Repeat the data that follows in full. Do not include the pictures.

[Start of Attachment]

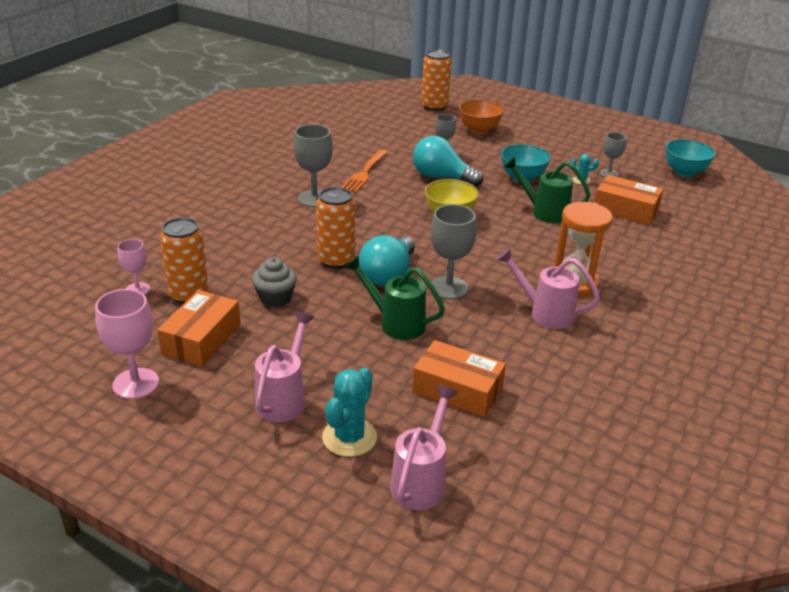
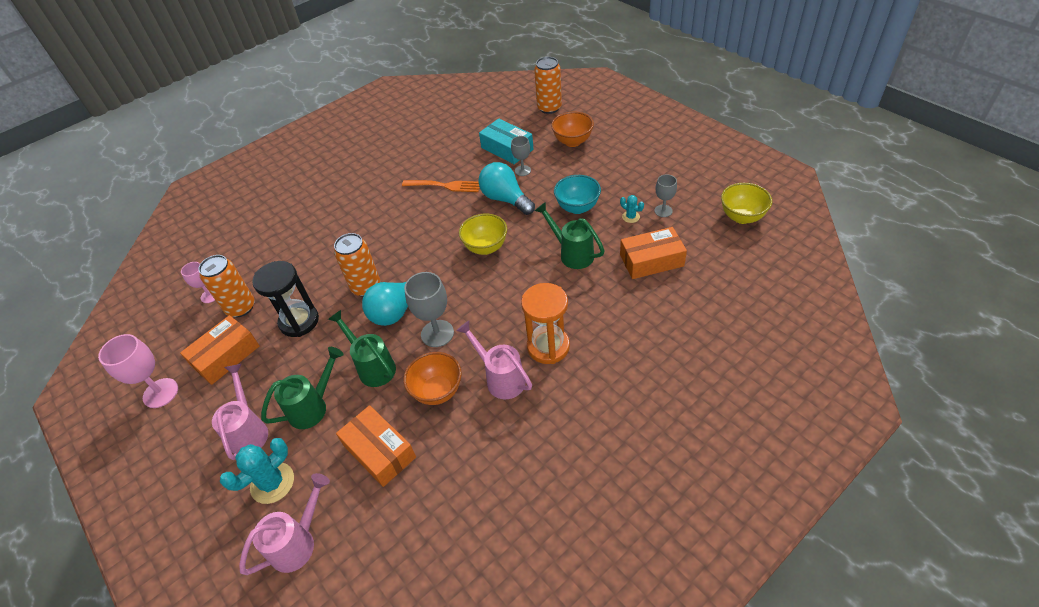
camera: 25 degrees right, 15 degrees up
(275, 298) = (299, 321): grey cupcake -> black hourglass
(284, 398) = (249, 431): pink watering can -> pink watering can turned 45 degrees counterclockwise
(314, 199) = (387, 213): grey goblet -> none
(349, 366) = (313, 407): none -> green watering can
(364, 172) = (444, 186): orange fork -> orange fork turned 120 degrees counterclockwise
(413, 139) = (507, 148): none -> turquoise box
(485, 332) = (437, 391): none -> orange bowl
(625, 210) = (651, 260): orange box -> orange box turned 60 degrees counterclockwise
(684, 172) = (742, 217): turquoise bowl -> yellow bowl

[End of Attachment]

_Solution for this problem_.
camera: 25 degrees right, 15 degrees up
(275, 298) = (299, 321): grey cupcake -> black hourglass
(284, 398) = (249, 431): pink watering can -> pink watering can turned 45 degrees counterclockwise
(314, 199) = (387, 213): grey goblet -> none
(349, 366) = (313, 407): none -> green watering can
(364, 172) = (444, 186): orange fork -> orange fork turned 120 degrees counterclockwise
(413, 139) = (507, 148): none -> turquoise box
(485, 332) = (437, 391): none -> orange bowl
(625, 210) = (651, 260): orange box -> orange box turned 60 degrees counterclockwise
(684, 172) = (742, 217): turquoise bowl -> yellow bowl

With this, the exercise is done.